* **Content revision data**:
%%

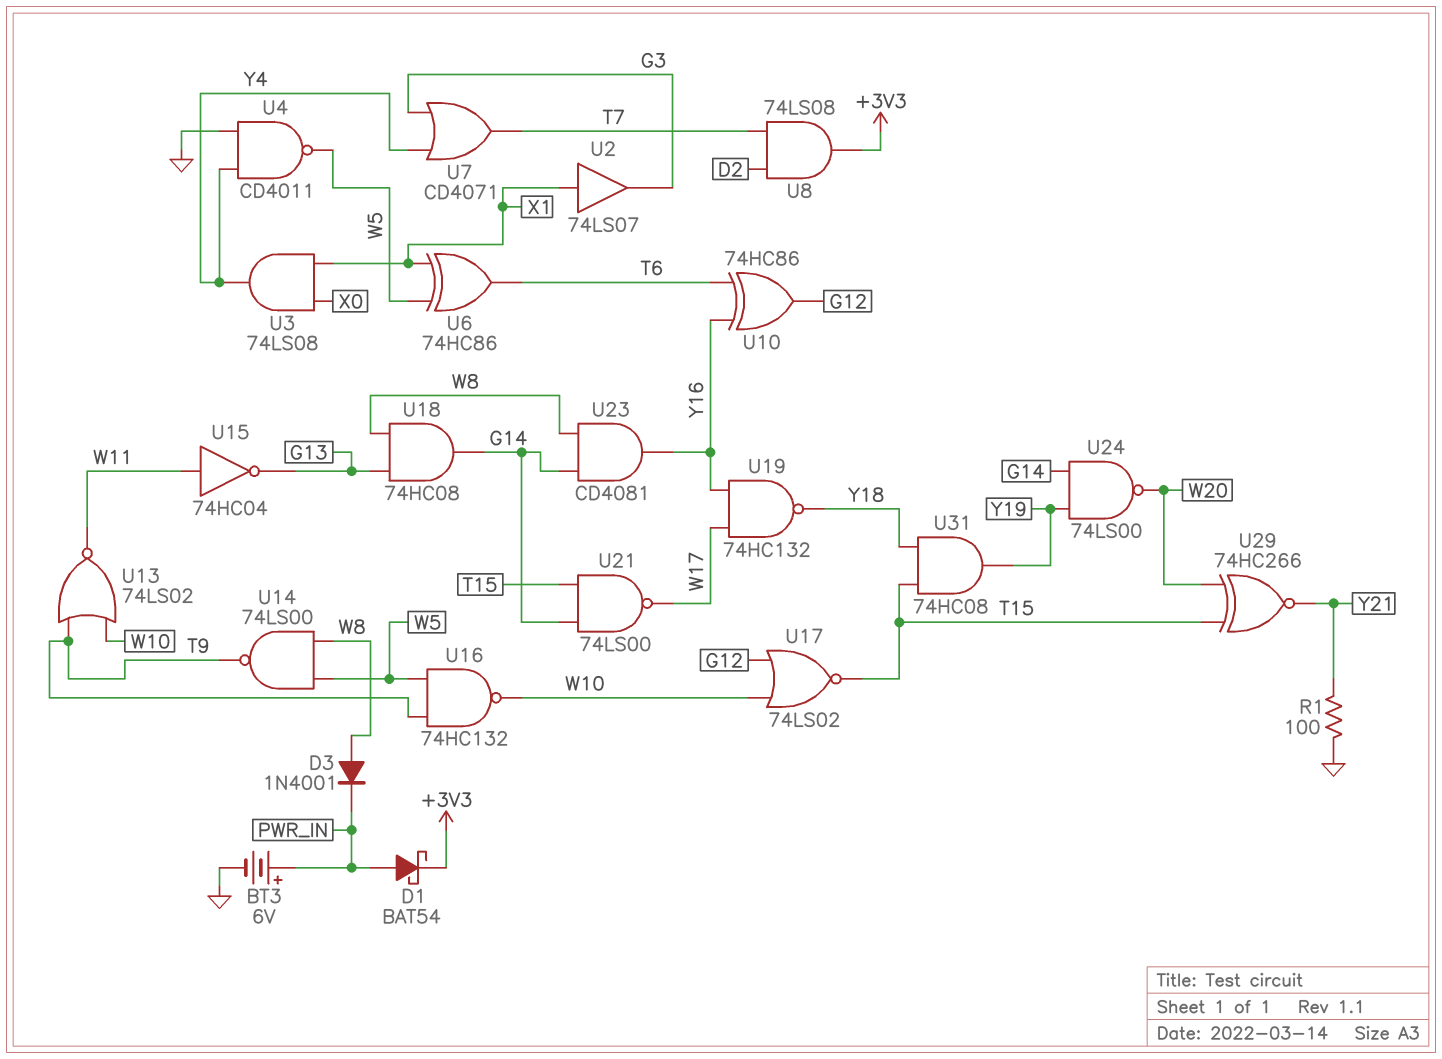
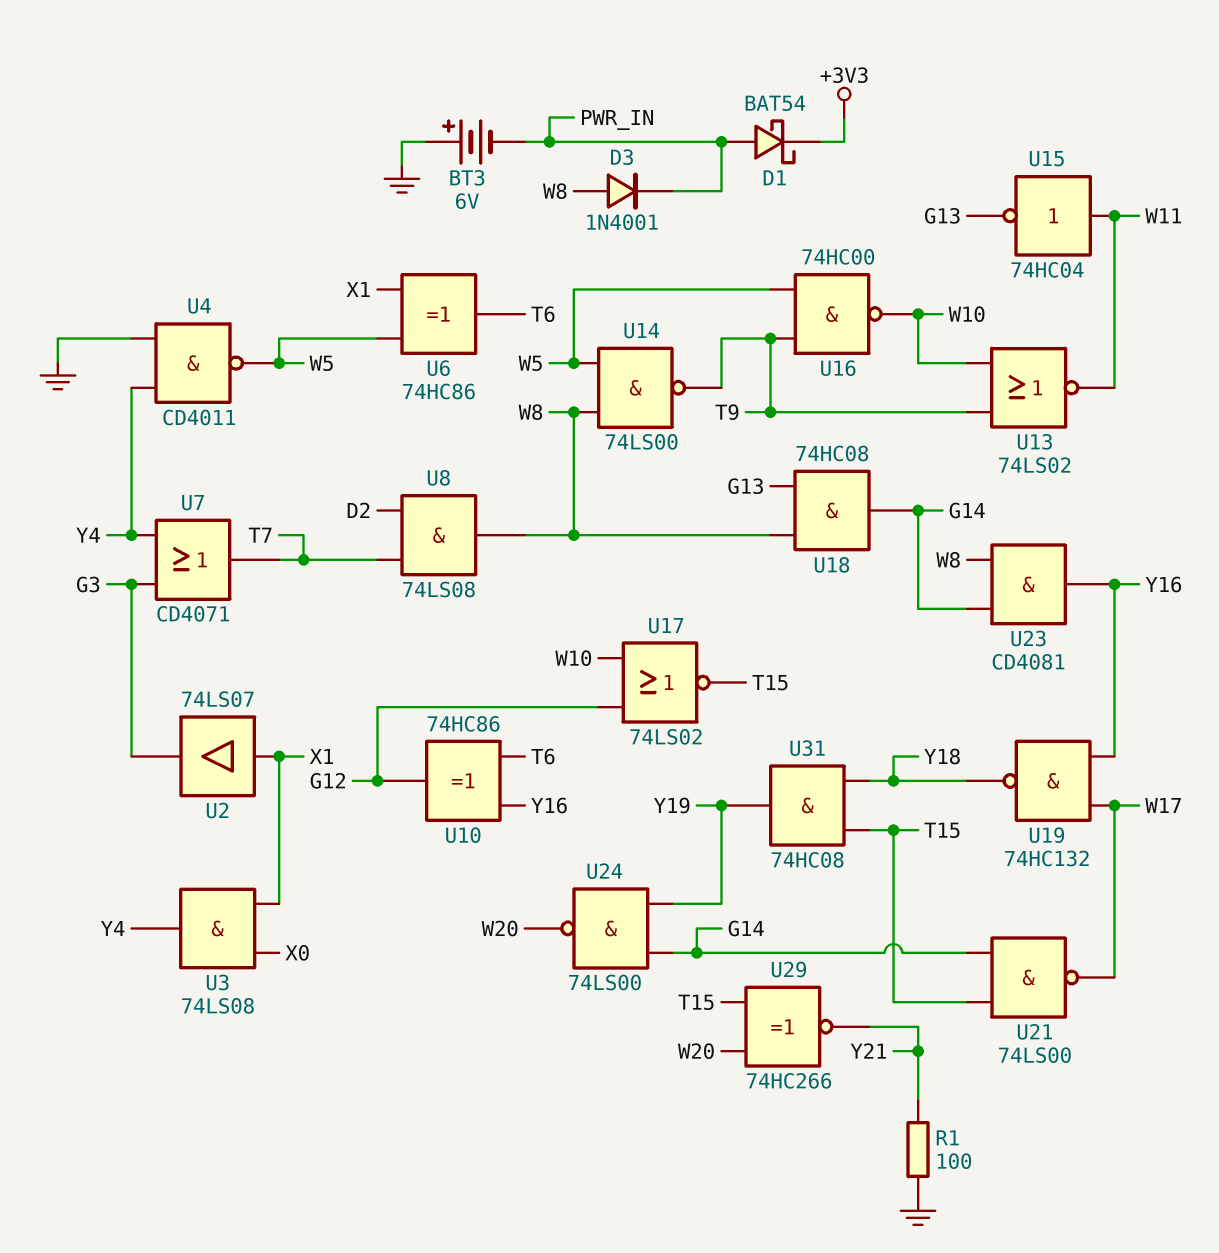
BT3: 6V (plus PWR_IN, minus GND) -> 6V (plus GND, minus PWR_IN)
U8: AND 74LS08 (in D2, in T7, out +3V3) -> AND 74LS08 (in D2, in T7, out W8)
U16: NAND 74HC132 (in T9, in W5, out W10) -> NAND 74HC00 (in T9, in W5, out W10)

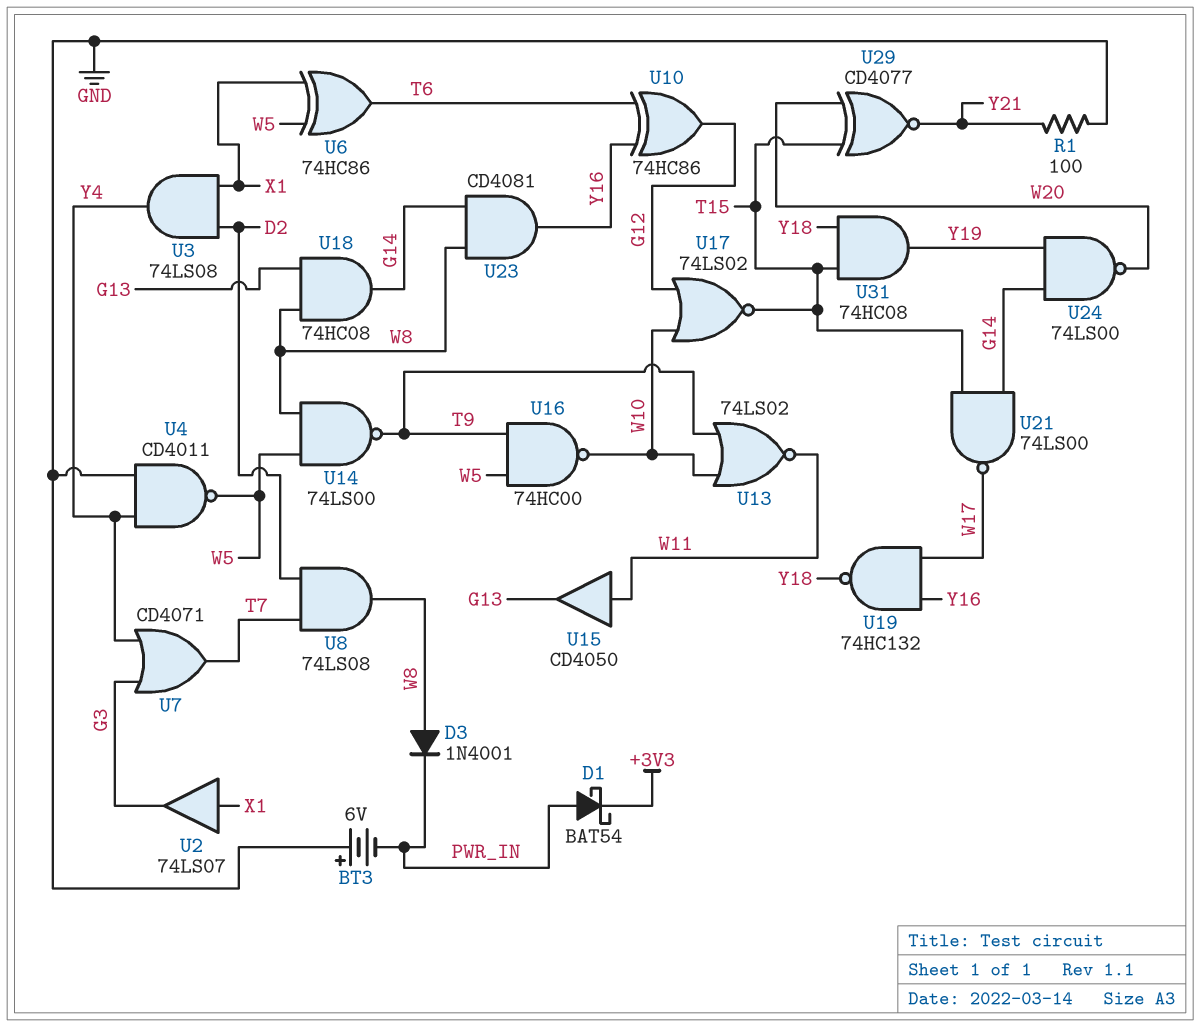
U3: AND 74LS08 (in X0, in X1, out Y4) -> AND 74LS08 (in D2, in X1, out Y4)
U15: NOT 74HC04 (in W11, out G13) -> buffer CD4050 (in W11, out G13)
U29: XNOR 74HC266 (in T15, in W20, out Y21) -> XNOR CD4077 (in T15, in W20, out Y21)

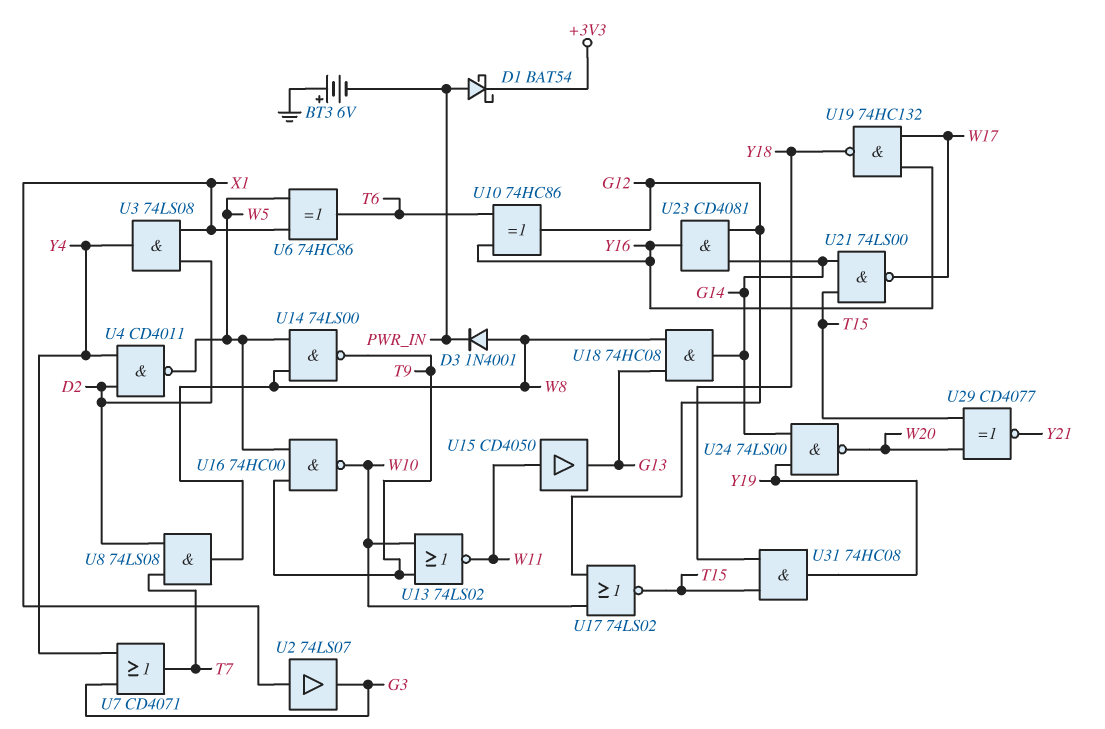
R1: 100 (GND, Y21) -> none
U4: NAND CD4011 (in GND, in Y4, out W5) -> NAND CD4011 (in D2, in Y4, out W5)
U23: AND CD4081 (in G14, in W8, out Y16) -> AND CD4081 (in G12, in G14, out Y16)

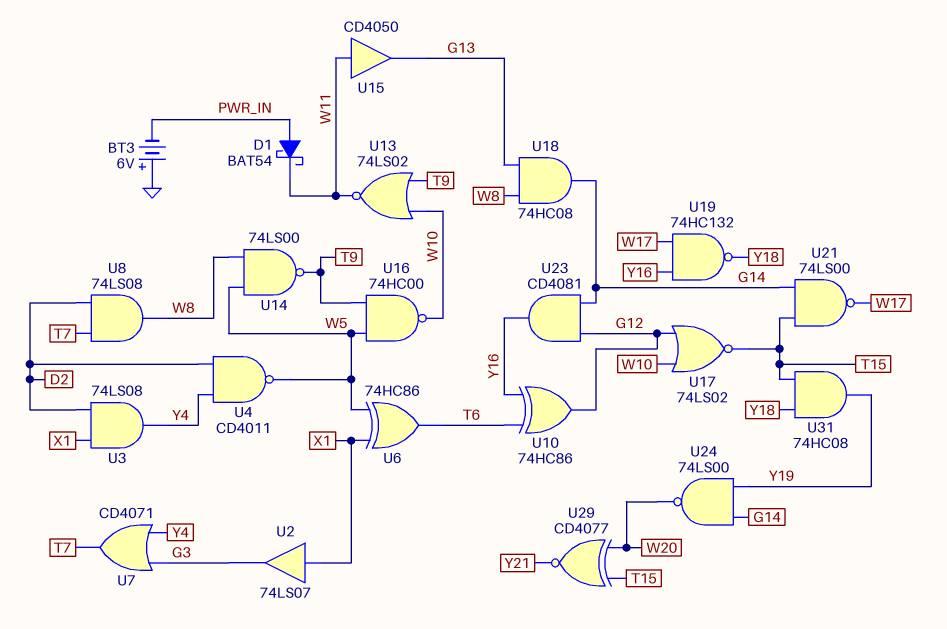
D1: schottky BAT54 (A PWR_IN, K +3V3) -> schottky BAT54 (A PWR_IN, K W11)
D3: diode 1N4001 (A W8, K PWR_IN) -> none

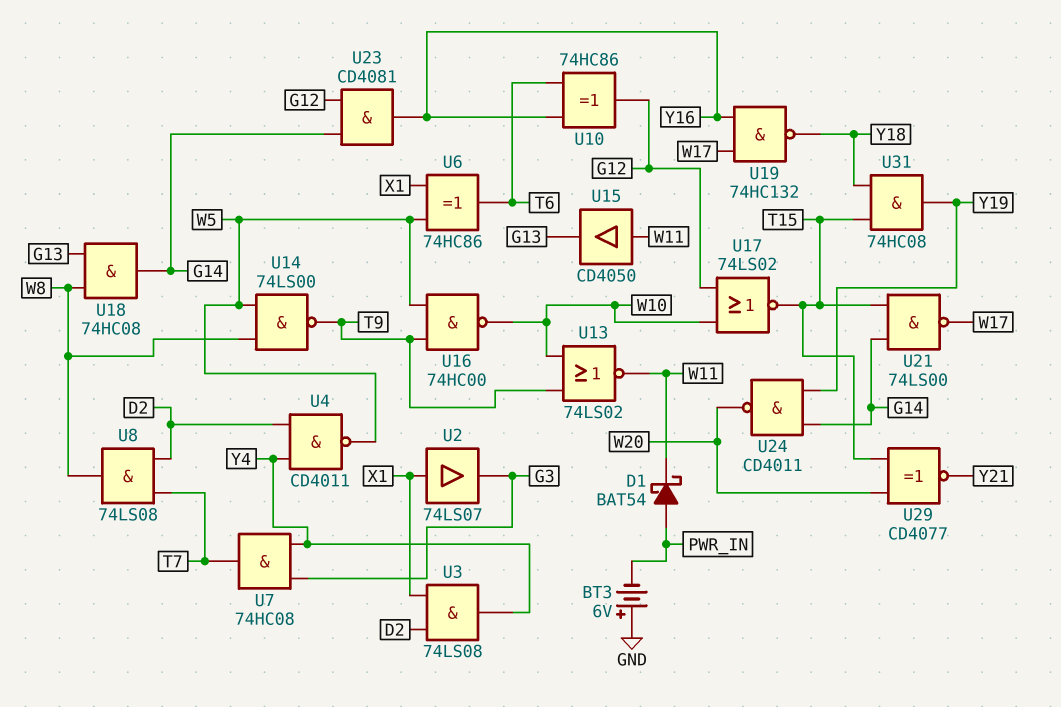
U7: OR CD4071 (in G3, in Y4, out T7) -> AND 74HC08 (in G3, in Y4, out T7)
U24: NAND 74LS00 (in G14, in Y19, out W20) -> NAND CD4011 (in G14, in Y19, out W20)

%%

* **Exercise**:
Each entry is to be output exactly, and no picture is to appear.

* **Task answer**:
BT3: 6V (plus PWR_IN, minus GND) -> 6V (plus GND, minus PWR_IN)
U8: AND 74LS08 (in D2, in T7, out +3V3) -> AND 74LS08 (in D2, in T7, out W8)
U16: NAND 74HC132 (in T9, in W5, out W10) -> NAND 74HC00 (in T9, in W5, out W10)

U3: AND 74LS08 (in X0, in X1, out Y4) -> AND 74LS08 (in D2, in X1, out Y4)
U15: NOT 74HC04 (in W11, out G13) -> buffer CD4050 (in W11, out G13)
U29: XNOR 74HC266 (in T15, in W20, out Y21) -> XNOR CD4077 (in T15, in W20, out Y21)

R1: 100 (GND, Y21) -> none
U4: NAND CD4011 (in GND, in Y4, out W5) -> NAND CD4011 (in D2, in Y4, out W5)
U23: AND CD4081 (in G14, in W8, out Y16) -> AND CD4081 (in G12, in G14, out Y16)

D1: schottky BAT54 (A PWR_IN, K +3V3) -> schottky BAT54 (A PWR_IN, K W11)
D3: diode 1N4001 (A W8, K PWR_IN) -> none

U7: OR CD4071 (in G3, in Y4, out T7) -> AND 74HC08 (in G3, in Y4, out T7)
U24: NAND 74LS00 (in G14, in Y19, out W20) -> NAND CD4011 (in G14, in Y19, out W20)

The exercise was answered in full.